Problem details —
In the records below, find the line with "pink ellipse: (164, 186) -> (199, 318), moved" and the line with "black diamond: (198, 241)"; return exactly those lines and every line between them.
═══
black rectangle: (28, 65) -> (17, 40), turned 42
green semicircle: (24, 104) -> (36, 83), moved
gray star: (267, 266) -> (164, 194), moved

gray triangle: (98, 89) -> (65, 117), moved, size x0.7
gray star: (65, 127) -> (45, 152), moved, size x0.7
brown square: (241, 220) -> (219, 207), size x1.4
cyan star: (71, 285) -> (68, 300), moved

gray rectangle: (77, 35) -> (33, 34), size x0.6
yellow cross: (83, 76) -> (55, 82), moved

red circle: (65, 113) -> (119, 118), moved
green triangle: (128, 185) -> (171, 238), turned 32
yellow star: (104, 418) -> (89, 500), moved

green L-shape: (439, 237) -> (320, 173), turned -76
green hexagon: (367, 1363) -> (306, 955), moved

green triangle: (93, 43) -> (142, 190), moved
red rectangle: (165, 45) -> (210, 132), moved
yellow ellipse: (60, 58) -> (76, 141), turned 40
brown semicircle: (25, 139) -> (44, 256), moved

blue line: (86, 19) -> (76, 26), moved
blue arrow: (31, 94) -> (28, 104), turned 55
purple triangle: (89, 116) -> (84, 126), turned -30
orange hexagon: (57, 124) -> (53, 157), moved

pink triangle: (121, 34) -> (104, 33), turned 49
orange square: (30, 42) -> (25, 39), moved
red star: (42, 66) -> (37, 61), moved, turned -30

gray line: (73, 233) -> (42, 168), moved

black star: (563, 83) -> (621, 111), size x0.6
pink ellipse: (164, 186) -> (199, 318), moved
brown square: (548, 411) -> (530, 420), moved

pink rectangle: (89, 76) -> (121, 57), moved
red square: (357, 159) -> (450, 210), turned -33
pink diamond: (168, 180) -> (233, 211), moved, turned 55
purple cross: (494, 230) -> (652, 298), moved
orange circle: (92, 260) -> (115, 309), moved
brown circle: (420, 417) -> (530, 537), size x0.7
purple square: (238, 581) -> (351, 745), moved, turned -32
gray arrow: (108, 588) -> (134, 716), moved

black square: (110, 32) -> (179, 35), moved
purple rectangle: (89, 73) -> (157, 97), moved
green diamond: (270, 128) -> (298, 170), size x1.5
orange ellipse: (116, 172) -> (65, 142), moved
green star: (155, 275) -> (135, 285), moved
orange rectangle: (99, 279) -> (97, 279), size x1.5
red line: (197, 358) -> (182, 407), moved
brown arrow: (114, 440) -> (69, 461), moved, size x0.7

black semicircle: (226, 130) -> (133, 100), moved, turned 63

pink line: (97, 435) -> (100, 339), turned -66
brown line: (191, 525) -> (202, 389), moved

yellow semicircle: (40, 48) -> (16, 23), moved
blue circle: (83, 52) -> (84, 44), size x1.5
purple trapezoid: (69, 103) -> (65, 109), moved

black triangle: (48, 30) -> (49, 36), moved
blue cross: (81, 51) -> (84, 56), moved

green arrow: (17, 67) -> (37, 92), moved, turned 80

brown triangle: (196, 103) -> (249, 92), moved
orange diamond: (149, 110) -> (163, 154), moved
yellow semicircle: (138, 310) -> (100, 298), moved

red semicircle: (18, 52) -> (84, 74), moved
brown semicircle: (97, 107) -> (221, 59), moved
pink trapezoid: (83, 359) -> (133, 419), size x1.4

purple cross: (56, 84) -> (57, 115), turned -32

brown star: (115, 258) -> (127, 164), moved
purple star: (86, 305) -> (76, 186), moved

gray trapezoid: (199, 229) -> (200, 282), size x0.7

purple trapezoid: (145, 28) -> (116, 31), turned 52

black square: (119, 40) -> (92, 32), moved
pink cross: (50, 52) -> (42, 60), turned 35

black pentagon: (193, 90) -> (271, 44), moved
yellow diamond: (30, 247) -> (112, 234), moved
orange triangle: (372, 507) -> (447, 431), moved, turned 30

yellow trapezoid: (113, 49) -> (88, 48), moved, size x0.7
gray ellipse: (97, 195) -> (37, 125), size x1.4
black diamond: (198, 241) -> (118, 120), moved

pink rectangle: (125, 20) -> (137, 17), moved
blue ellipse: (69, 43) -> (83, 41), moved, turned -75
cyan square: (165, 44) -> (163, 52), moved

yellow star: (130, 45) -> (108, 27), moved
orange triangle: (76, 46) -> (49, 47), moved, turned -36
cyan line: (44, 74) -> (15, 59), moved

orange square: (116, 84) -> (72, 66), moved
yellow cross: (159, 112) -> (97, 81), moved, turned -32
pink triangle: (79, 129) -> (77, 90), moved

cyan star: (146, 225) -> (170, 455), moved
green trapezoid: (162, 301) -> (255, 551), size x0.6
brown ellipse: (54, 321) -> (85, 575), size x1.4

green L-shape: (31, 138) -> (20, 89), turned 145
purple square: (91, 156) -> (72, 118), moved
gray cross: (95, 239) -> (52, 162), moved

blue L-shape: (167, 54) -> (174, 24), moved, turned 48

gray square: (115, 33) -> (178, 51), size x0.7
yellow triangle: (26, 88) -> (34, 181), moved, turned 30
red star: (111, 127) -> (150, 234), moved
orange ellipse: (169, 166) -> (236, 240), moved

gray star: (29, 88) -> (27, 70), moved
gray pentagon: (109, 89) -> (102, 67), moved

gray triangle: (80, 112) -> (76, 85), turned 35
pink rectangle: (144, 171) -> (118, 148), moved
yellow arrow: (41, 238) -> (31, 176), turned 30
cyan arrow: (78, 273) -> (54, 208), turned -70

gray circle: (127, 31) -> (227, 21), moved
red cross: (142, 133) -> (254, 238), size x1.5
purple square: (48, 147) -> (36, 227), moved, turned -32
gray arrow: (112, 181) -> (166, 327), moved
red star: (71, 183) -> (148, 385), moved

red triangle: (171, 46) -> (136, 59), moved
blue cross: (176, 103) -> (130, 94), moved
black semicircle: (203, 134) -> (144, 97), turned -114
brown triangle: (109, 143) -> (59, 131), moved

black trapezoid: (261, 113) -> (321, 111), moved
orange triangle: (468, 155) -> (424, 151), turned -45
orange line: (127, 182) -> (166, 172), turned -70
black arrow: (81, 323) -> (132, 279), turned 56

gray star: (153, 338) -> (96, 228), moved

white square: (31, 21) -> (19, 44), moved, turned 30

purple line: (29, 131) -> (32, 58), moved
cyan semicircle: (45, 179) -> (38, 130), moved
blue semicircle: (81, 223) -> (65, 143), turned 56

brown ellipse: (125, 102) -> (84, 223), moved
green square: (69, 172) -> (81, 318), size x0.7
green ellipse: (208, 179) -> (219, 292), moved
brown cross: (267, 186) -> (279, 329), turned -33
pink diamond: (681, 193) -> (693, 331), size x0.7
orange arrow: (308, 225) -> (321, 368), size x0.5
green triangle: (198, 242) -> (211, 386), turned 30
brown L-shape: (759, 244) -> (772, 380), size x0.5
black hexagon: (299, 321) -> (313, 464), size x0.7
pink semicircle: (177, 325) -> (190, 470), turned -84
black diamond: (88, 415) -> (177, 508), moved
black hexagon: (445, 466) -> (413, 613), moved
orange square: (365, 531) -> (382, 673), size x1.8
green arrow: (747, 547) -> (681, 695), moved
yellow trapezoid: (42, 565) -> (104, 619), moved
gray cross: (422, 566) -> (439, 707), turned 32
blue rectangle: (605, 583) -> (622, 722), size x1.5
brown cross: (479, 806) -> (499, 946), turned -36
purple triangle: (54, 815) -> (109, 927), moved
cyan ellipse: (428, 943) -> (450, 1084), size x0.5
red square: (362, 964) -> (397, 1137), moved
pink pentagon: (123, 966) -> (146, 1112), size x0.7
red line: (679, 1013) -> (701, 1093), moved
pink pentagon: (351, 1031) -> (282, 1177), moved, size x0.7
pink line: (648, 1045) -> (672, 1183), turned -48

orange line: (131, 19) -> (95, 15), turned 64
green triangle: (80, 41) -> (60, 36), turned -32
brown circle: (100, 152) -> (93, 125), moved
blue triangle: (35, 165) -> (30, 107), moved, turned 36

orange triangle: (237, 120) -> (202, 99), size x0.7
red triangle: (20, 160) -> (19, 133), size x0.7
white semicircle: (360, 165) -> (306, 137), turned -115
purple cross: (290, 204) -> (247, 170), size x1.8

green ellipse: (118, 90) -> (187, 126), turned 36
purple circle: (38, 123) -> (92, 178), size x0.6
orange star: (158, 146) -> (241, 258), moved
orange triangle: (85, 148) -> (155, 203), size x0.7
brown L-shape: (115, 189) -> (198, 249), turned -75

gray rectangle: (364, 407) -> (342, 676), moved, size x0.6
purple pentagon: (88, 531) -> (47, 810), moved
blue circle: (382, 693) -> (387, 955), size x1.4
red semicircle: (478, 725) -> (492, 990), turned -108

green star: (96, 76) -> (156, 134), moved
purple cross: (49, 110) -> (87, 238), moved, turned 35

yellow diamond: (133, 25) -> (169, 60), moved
═══
Exercise result —
pink ellipse: (164, 186) -> (199, 318), moved
brown square: (548, 411) -> (530, 420), moved

pink rectangle: (89, 76) -> (121, 57), moved
red square: (357, 159) -> (450, 210), turned -33
pink diamond: (168, 180) -> (233, 211), moved, turned 55
purple cross: (494, 230) -> (652, 298), moved
orange circle: (92, 260) -> (115, 309), moved
brown circle: (420, 417) -> (530, 537), size x0.7
purple square: (238, 581) -> (351, 745), moved, turned -32
gray arrow: (108, 588) -> (134, 716), moved

black square: (110, 32) -> (179, 35), moved
purple rectangle: (89, 73) -> (157, 97), moved
green diamond: (270, 128) -> (298, 170), size x1.5
orange ellipse: (116, 172) -> (65, 142), moved
green star: (155, 275) -> (135, 285), moved
orange rectangle: (99, 279) -> (97, 279), size x1.5
red line: (197, 358) -> (182, 407), moved
brown arrow: (114, 440) -> (69, 461), moved, size x0.7

black semicircle: (226, 130) -> (133, 100), moved, turned 63

pink line: (97, 435) -> (100, 339), turned -66
brown line: (191, 525) -> (202, 389), moved

yellow semicircle: (40, 48) -> (16, 23), moved
blue circle: (83, 52) -> (84, 44), size x1.5
purple trapezoid: (69, 103) -> (65, 109), moved

black triangle: (48, 30) -> (49, 36), moved
blue cross: (81, 51) -> (84, 56), moved

green arrow: (17, 67) -> (37, 92), moved, turned 80

brown triangle: (196, 103) -> (249, 92), moved
orange diamond: (149, 110) -> (163, 154), moved
yellow semicircle: (138, 310) -> (100, 298), moved

red semicircle: (18, 52) -> (84, 74), moved
brown semicircle: (97, 107) -> (221, 59), moved
pink trapezoid: (83, 359) -> (133, 419), size x1.4

purple cross: (56, 84) -> (57, 115), turned -32

brown star: (115, 258) -> (127, 164), moved
purple star: (86, 305) -> (76, 186), moved

gray trapezoid: (199, 229) -> (200, 282), size x0.7

purple trapezoid: (145, 28) -> (116, 31), turned 52

black square: (119, 40) -> (92, 32), moved
pink cross: (50, 52) -> (42, 60), turned 35

black pentagon: (193, 90) -> (271, 44), moved
yellow diamond: (30, 247) -> (112, 234), moved
orange triangle: (372, 507) -> (447, 431), moved, turned 30

yellow trapezoid: (113, 49) -> (88, 48), moved, size x0.7
gray ellipse: (97, 195) -> (37, 125), size x1.4
black diamond: (198, 241) -> (118, 120), moved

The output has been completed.